____ Excerpted data

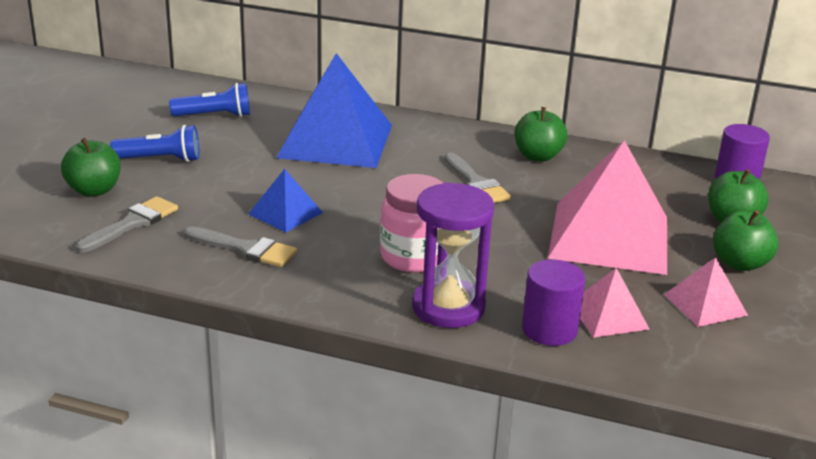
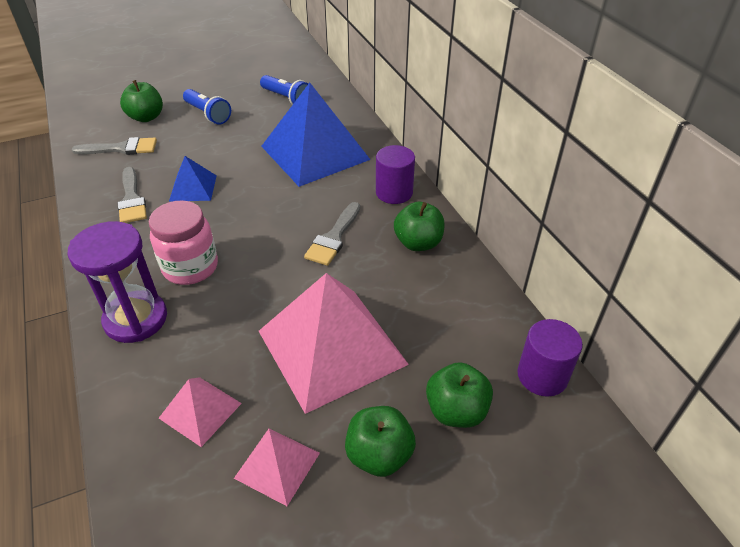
camera: 50 degrees right, 15 degrees up
(549, 330) = (148, 387): purple cylinder -> purple cylinder (394, 193)

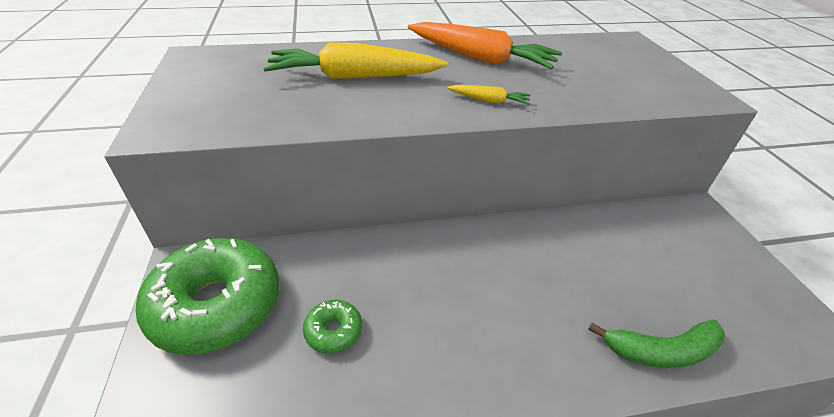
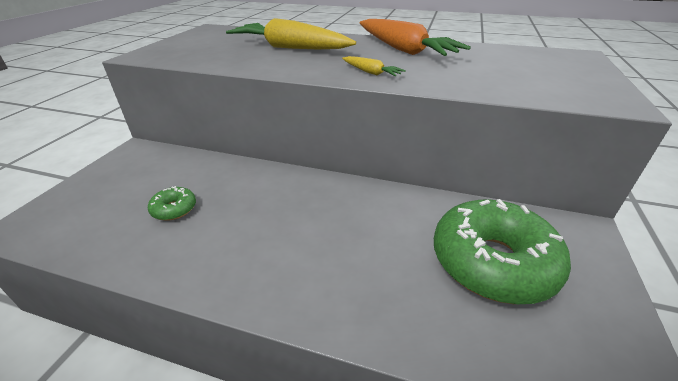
camera: 30 degrees right, 5 degrees down
(217, 305) = (130, 174): green donut -> green donut (492, 262)
(661, 351) = (412, 323): green banana -> none

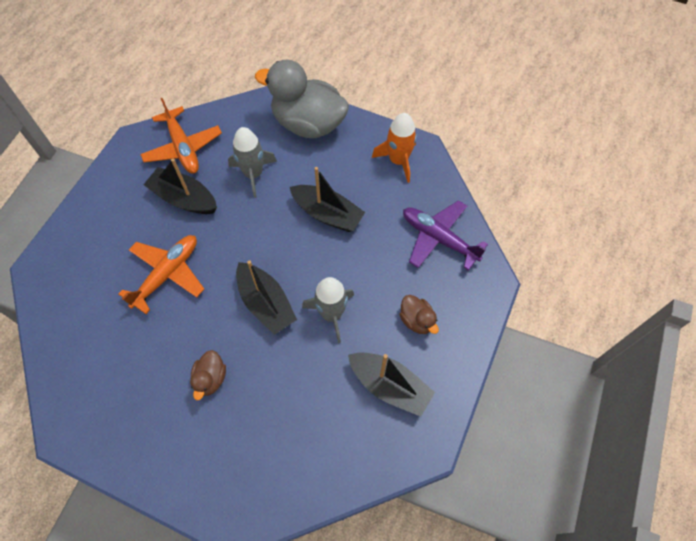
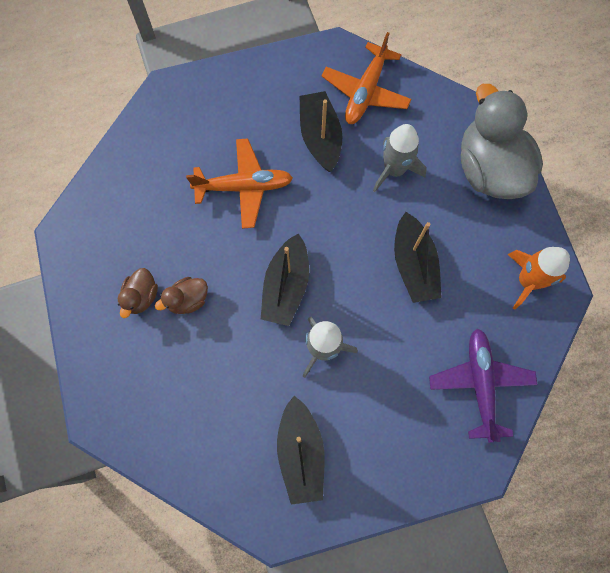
camera: 50 degrees right, 10 degrees up
(417, 320) = (381, 428): brown duck -> brown duck (142, 296)

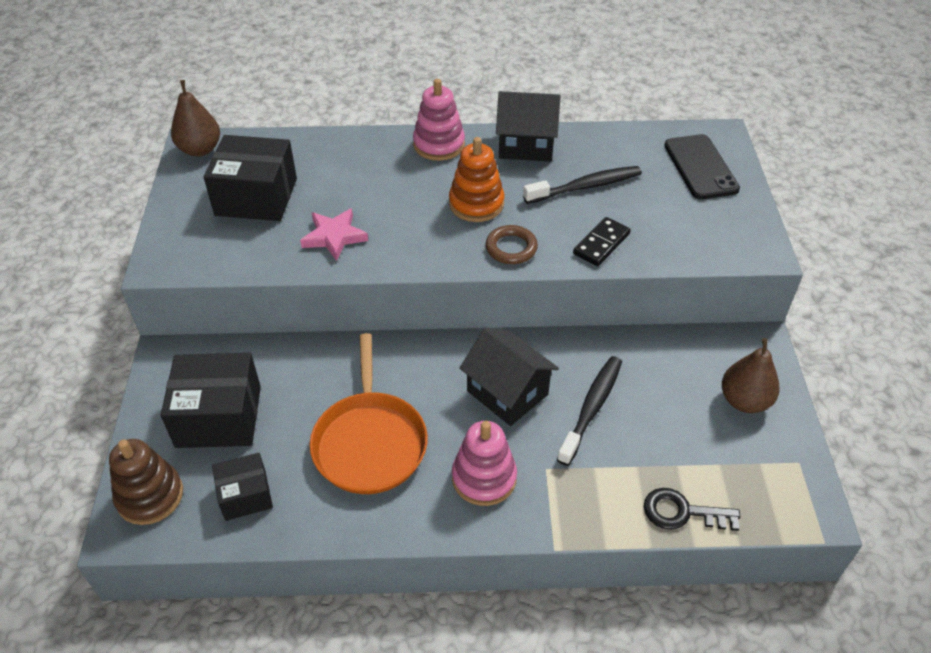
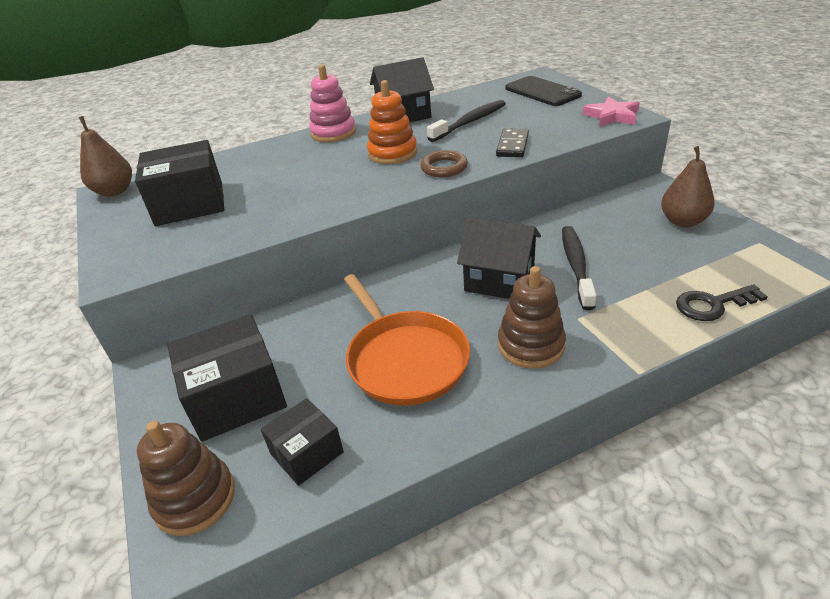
camera: 20 degrees left, 10 degrees down
(334, 237) = (283, 206): pink star -> pink star (612, 116)
(484, 478) = (531, 345): pink stacking toy -> brown stacking toy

________

Set the records down again exactly as given, and leave the pictures out.

Expected output:
camera: 50 degrees right, 15 degrees up
(549, 330) = (148, 387): purple cylinder -> purple cylinder (394, 193)

camera: 30 degrees right, 5 degrees down
(217, 305) = (130, 174): green donut -> green donut (492, 262)
(661, 351) = (412, 323): green banana -> none

camera: 50 degrees right, 10 degrees up
(417, 320) = (381, 428): brown duck -> brown duck (142, 296)

camera: 20 degrees left, 10 degrees down
(334, 237) = (283, 206): pink star -> pink star (612, 116)
(484, 478) = (531, 345): pink stacking toy -> brown stacking toy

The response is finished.